▶ WHAT TO DO
Return the records that follow unaltered. Omit every picture.

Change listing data
++++++++

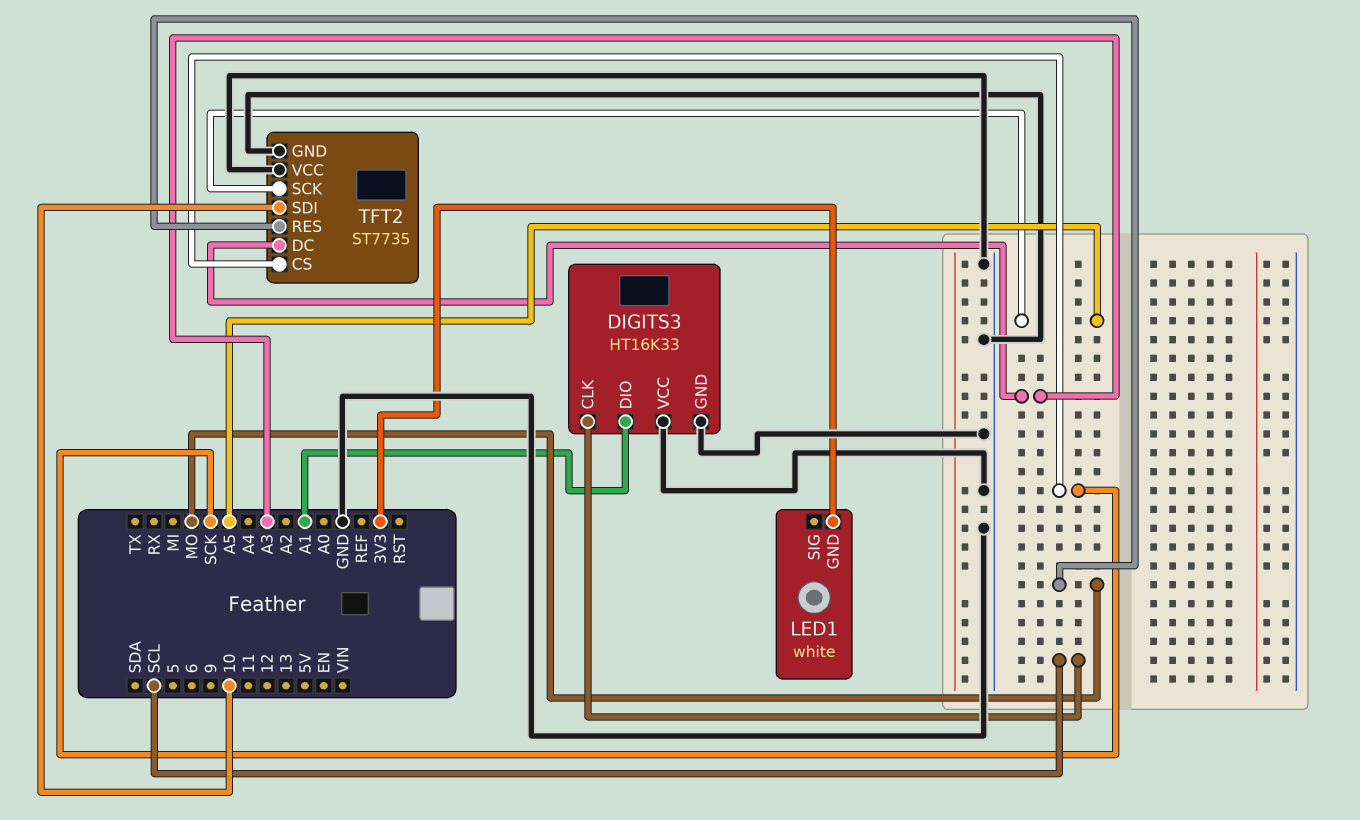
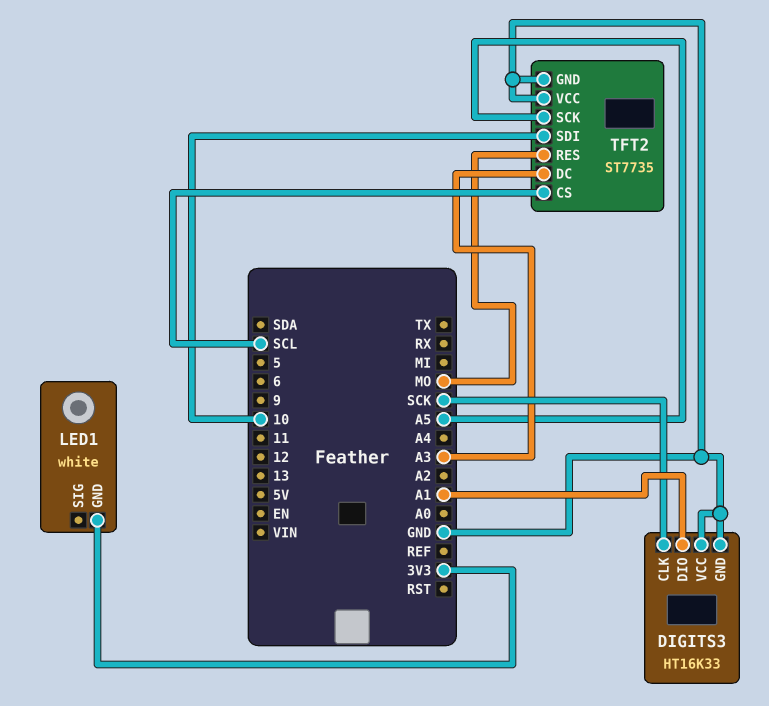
DIGITS3 pin CLK: SCL -> SCK
TFT2 pin CS: SCK -> SCL

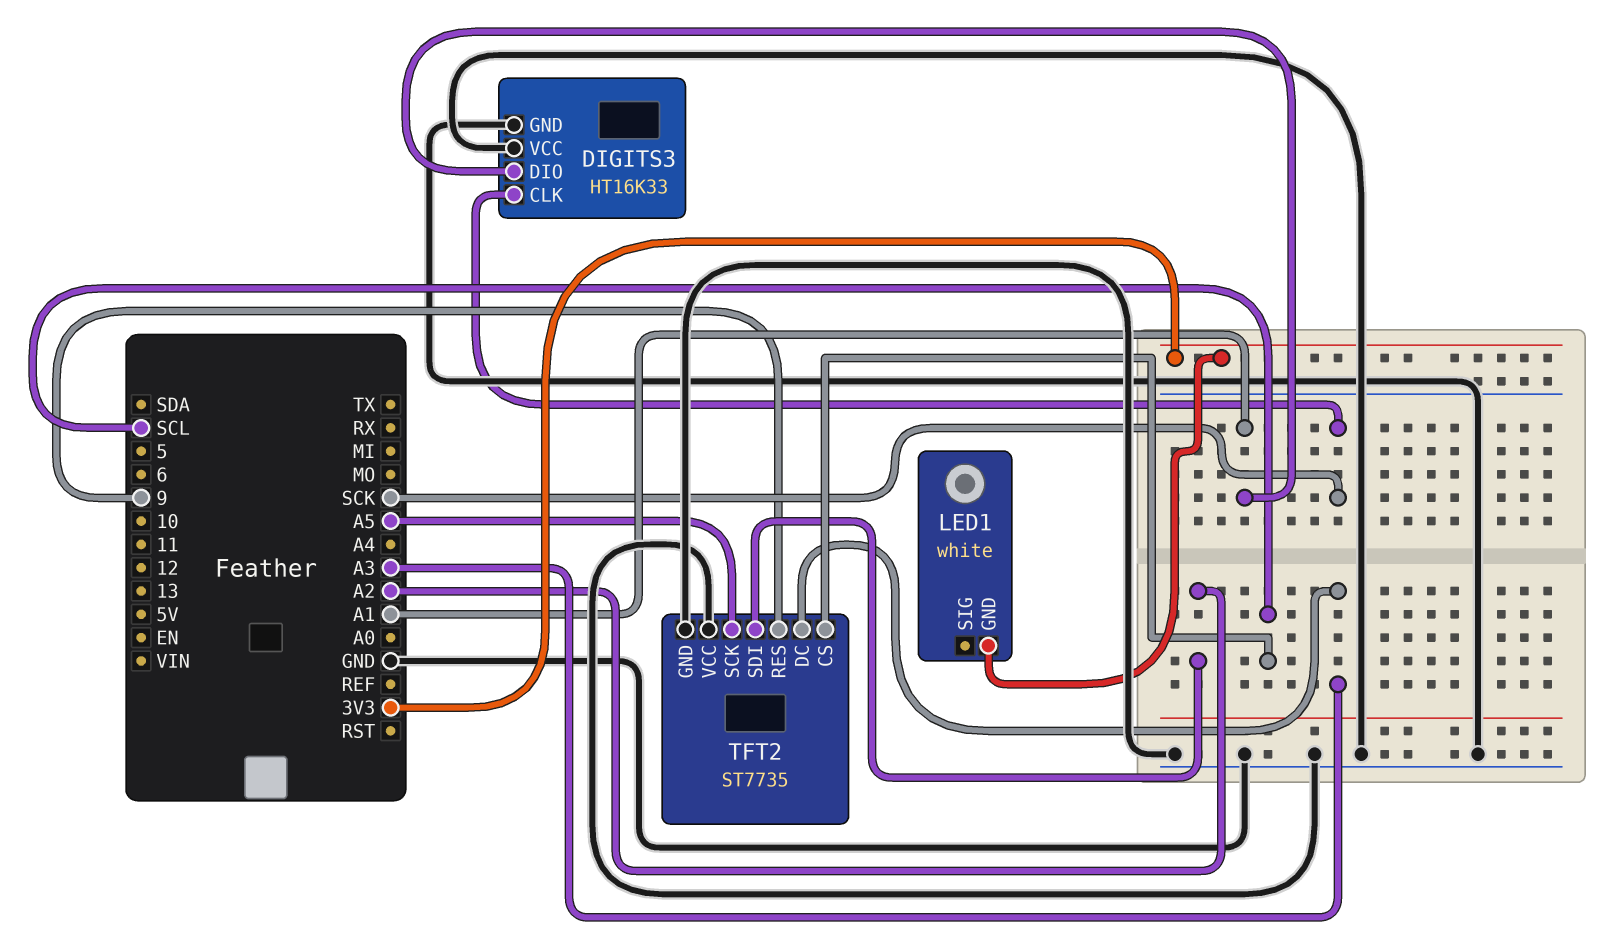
TFT2 pin RES: MO -> 9
TFT2 pin SDI: 10 -> A2

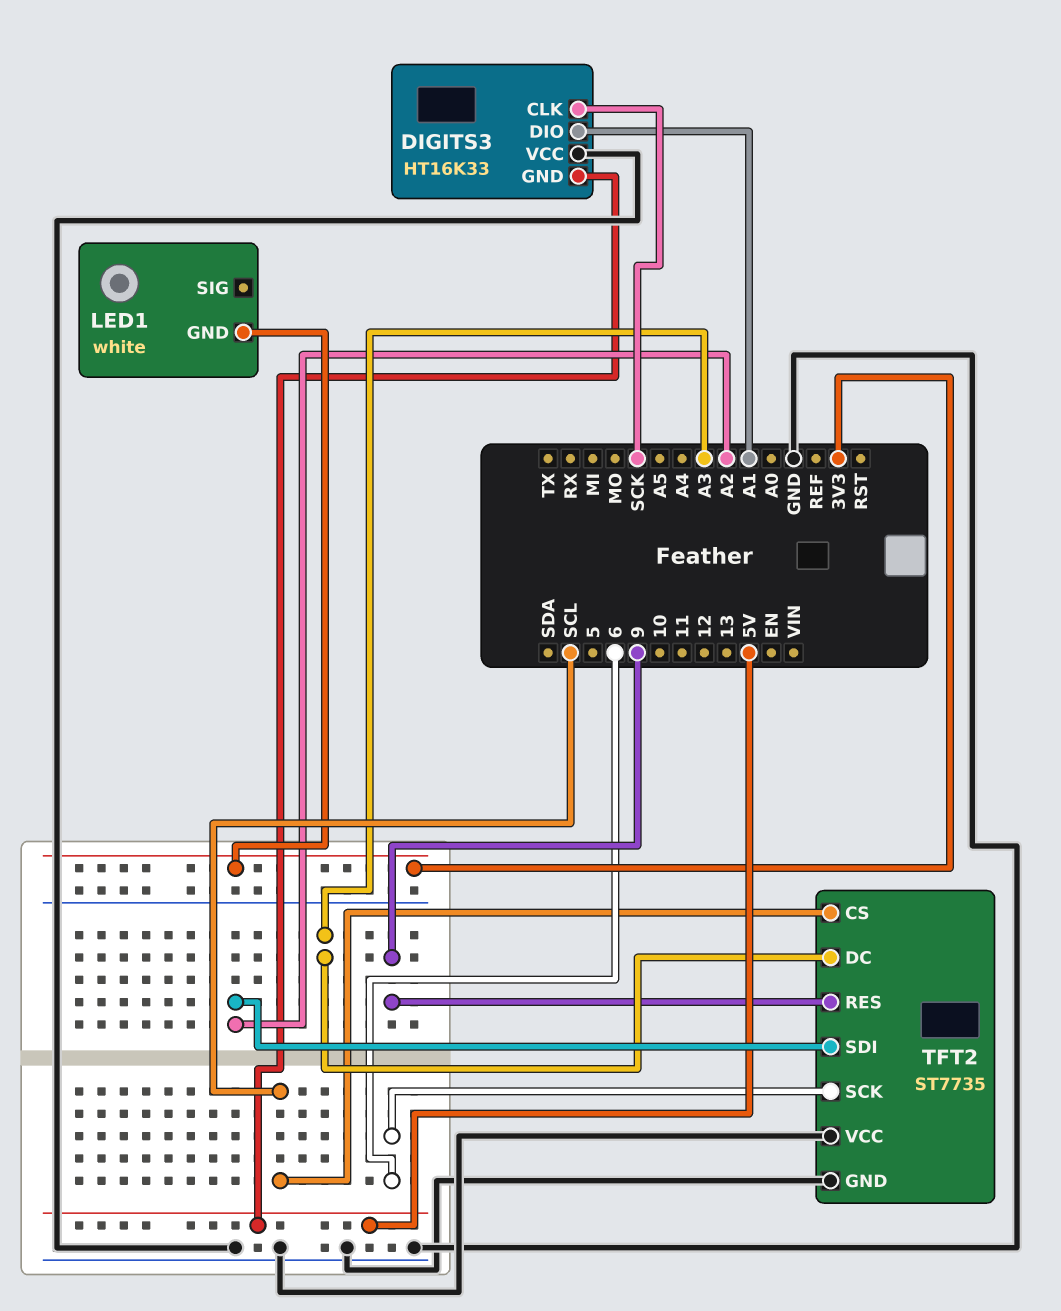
DIGITS3 pin GND: GND -> 5V
TFT2 pin SCK: A5 -> 6

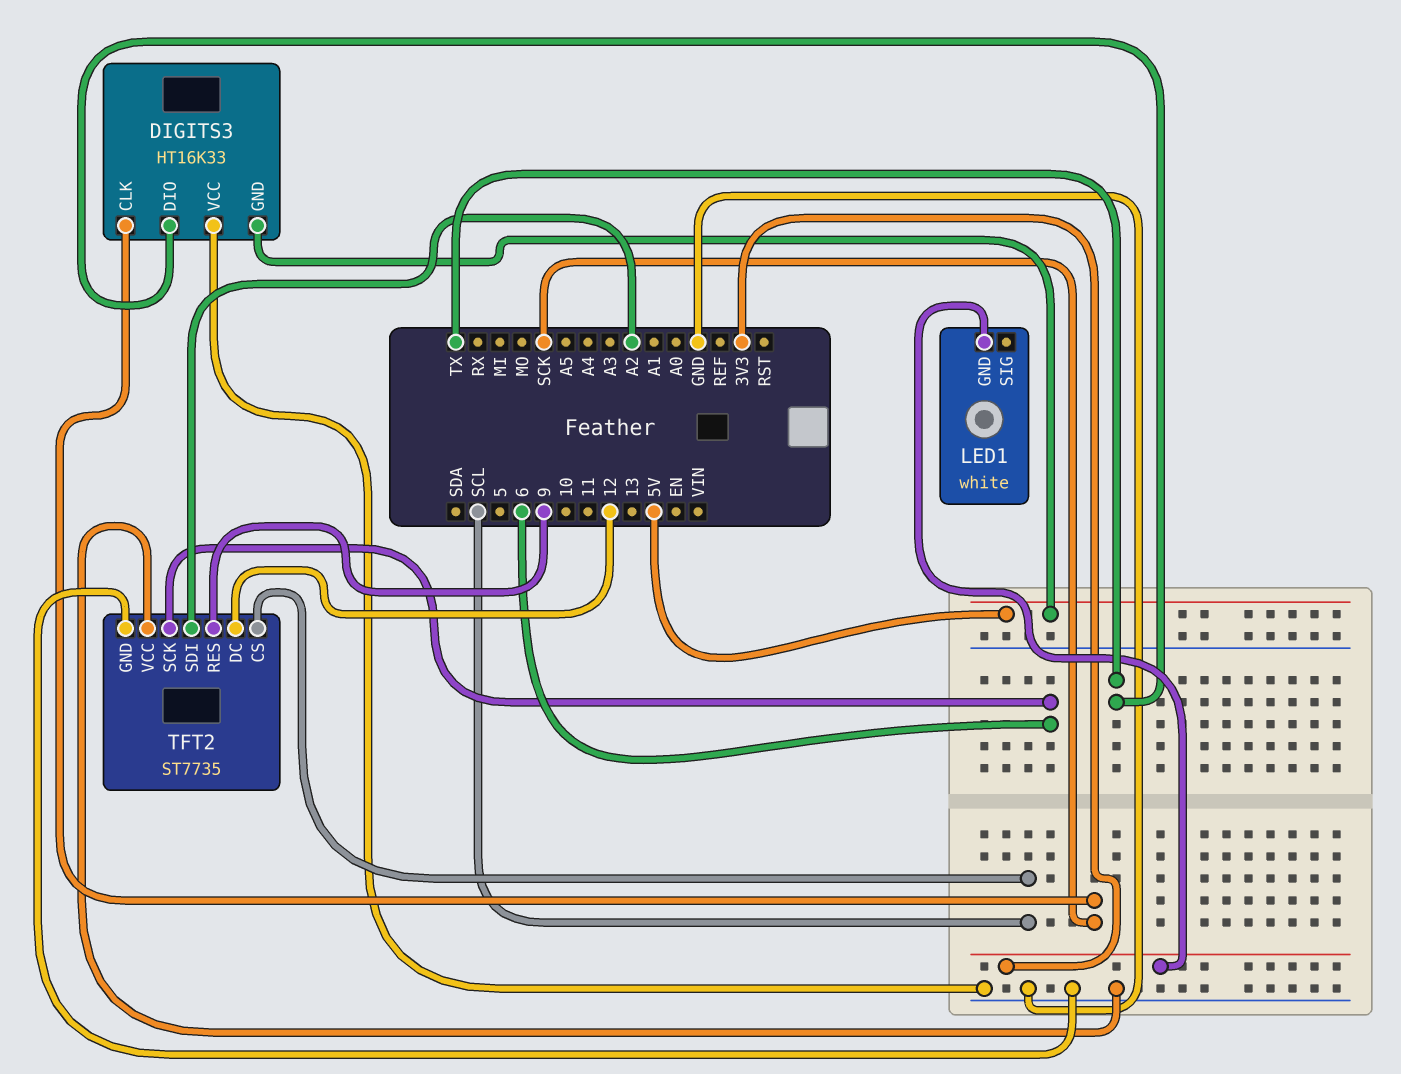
DIGITS3 pin DIO: A1 -> TX
TFT2 pin DC: A3 -> 12

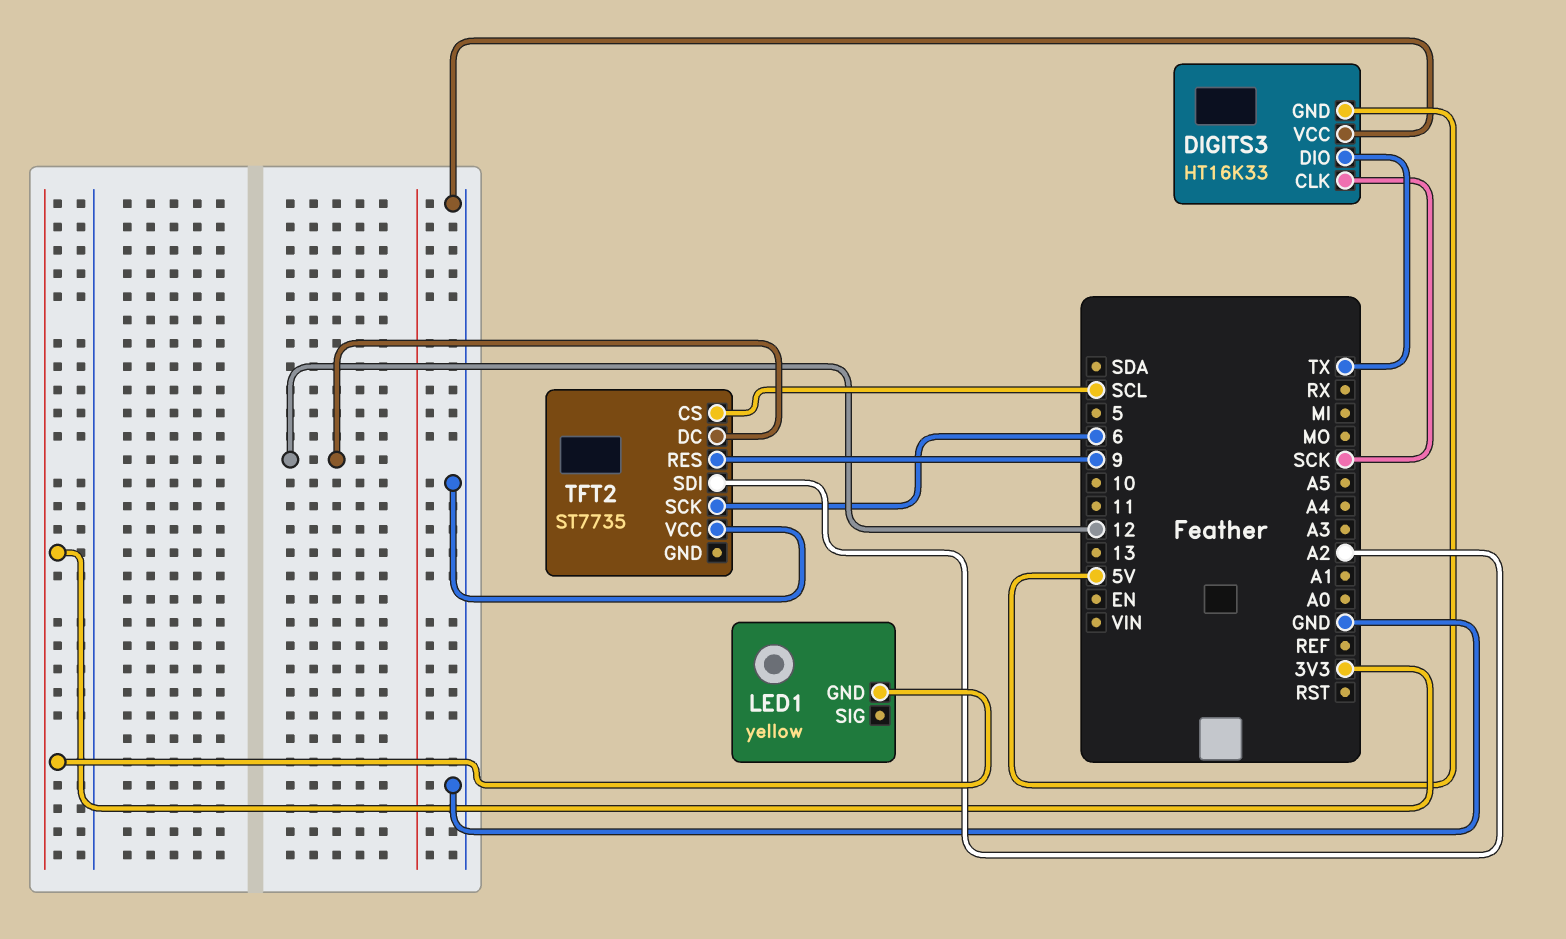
LED1: white -> yellow
TFT2 pin GND: GND -> none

++++++++

▶ RESPONSE TO THIS EXERCISE
DIGITS3 pin CLK: SCL -> SCK
TFT2 pin CS: SCK -> SCL

TFT2 pin RES: MO -> 9
TFT2 pin SDI: 10 -> A2

DIGITS3 pin GND: GND -> 5V
TFT2 pin SCK: A5 -> 6

DIGITS3 pin DIO: A1 -> TX
TFT2 pin DC: A3 -> 12

LED1: white -> yellow
TFT2 pin GND: GND -> none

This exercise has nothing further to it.